**Problem:**
Copy each entry below unchanged; the images do not go in the copy.

Items from a dataset:
+++
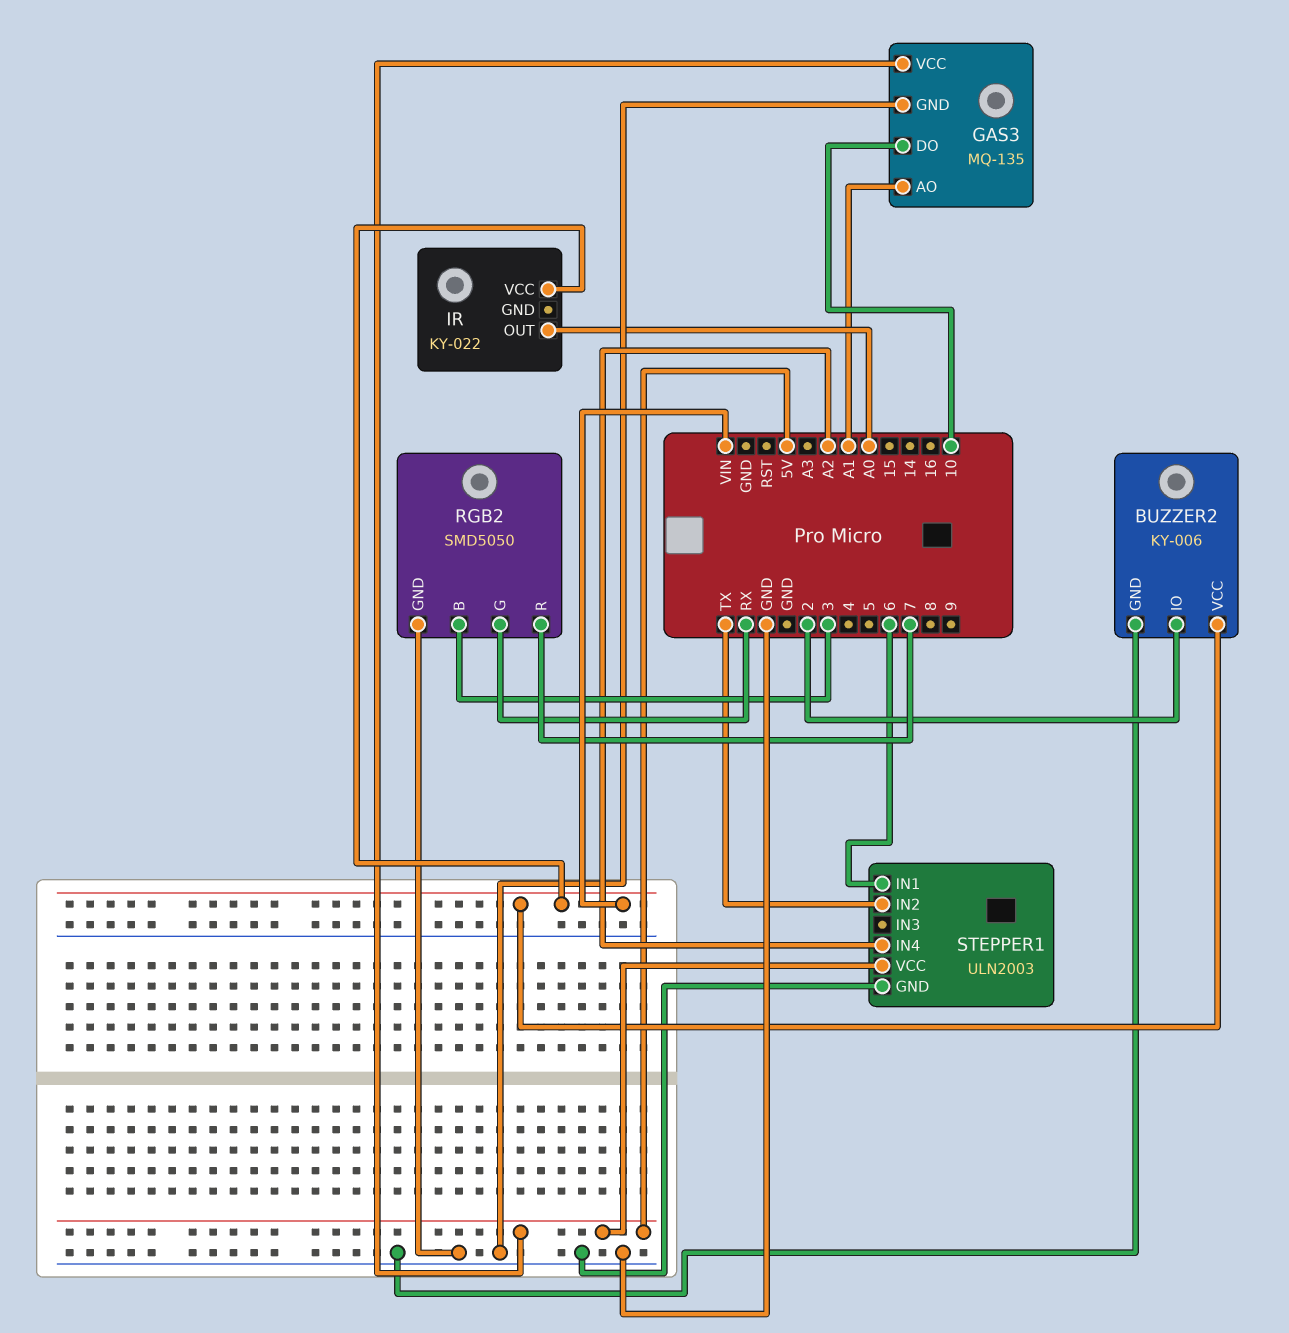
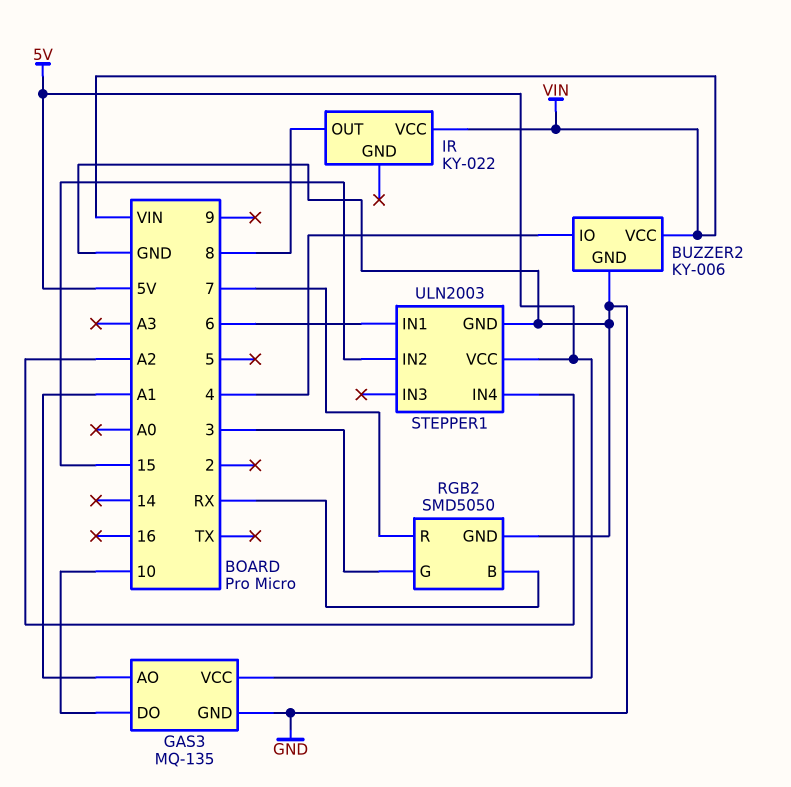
BUZZER2 pin IO: 2 -> 4
IR pin OUT: A0 -> 8
RGB2 pin B: 3 -> RX
RGB2 pin G: RX -> 3
STEPPER1 pin IN2: TX -> 15

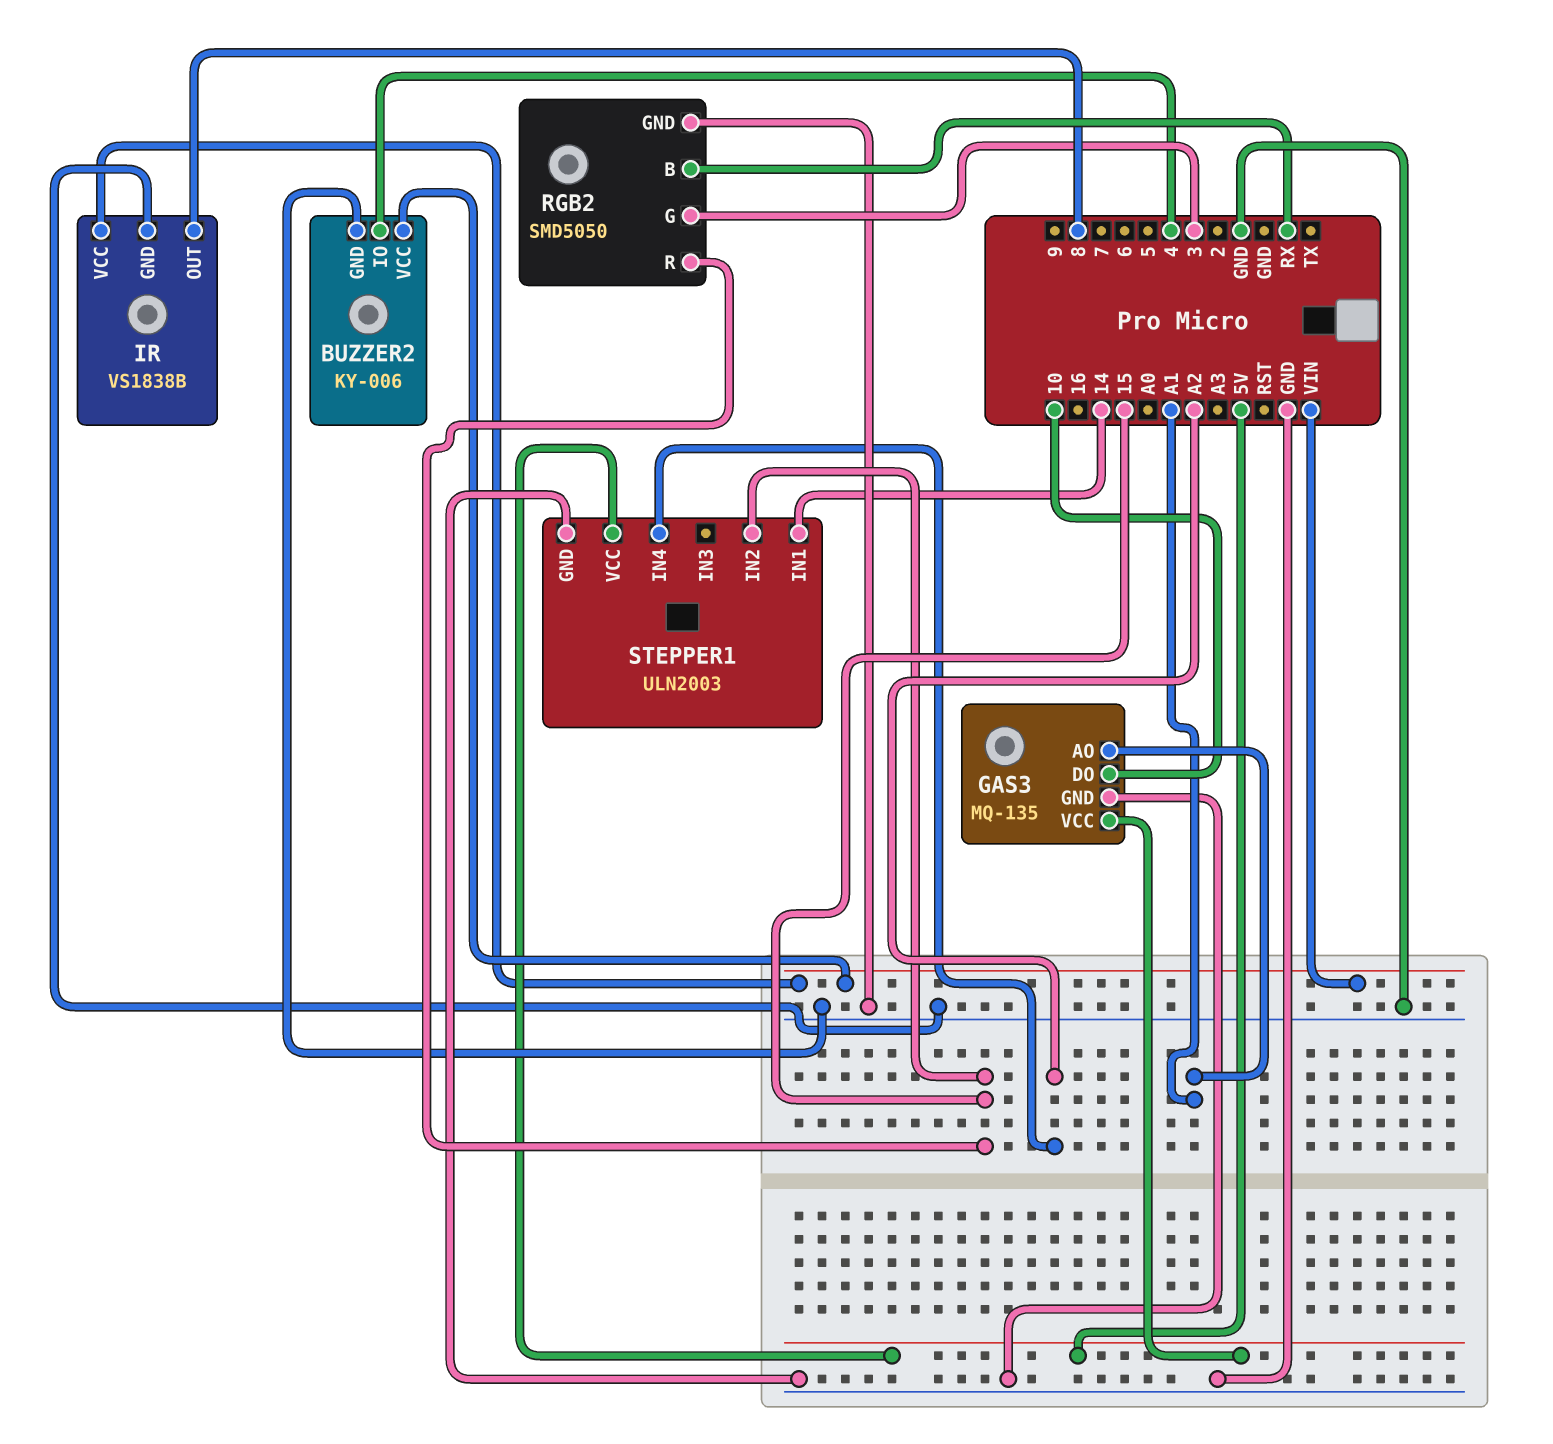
IR: KY-022 -> VS1838B
IR pin GND: none -> GND
RGB2 pin R: 7 -> 15
STEPPER1 pin IN1: 6 -> 14

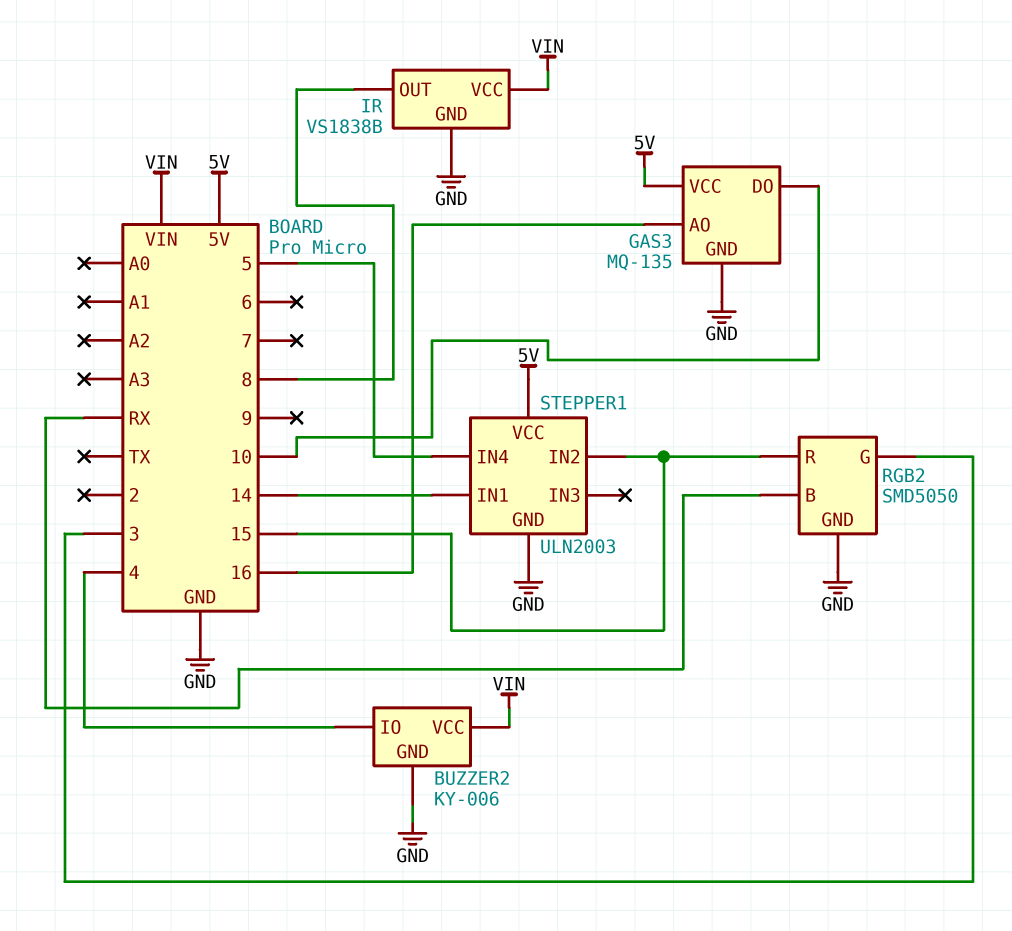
GAS3 pin AO: A1 -> 16
STEPPER1 pin IN4: A2 -> 5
+++
**Response below:**
BUZZER2 pin IO: 2 -> 4
IR pin OUT: A0 -> 8
RGB2 pin B: 3 -> RX
RGB2 pin G: RX -> 3
STEPPER1 pin IN2: TX -> 15

IR: KY-022 -> VS1838B
IR pin GND: none -> GND
RGB2 pin R: 7 -> 15
STEPPER1 pin IN1: 6 -> 14

GAS3 pin AO: A1 -> 16
STEPPER1 pin IN4: A2 -> 5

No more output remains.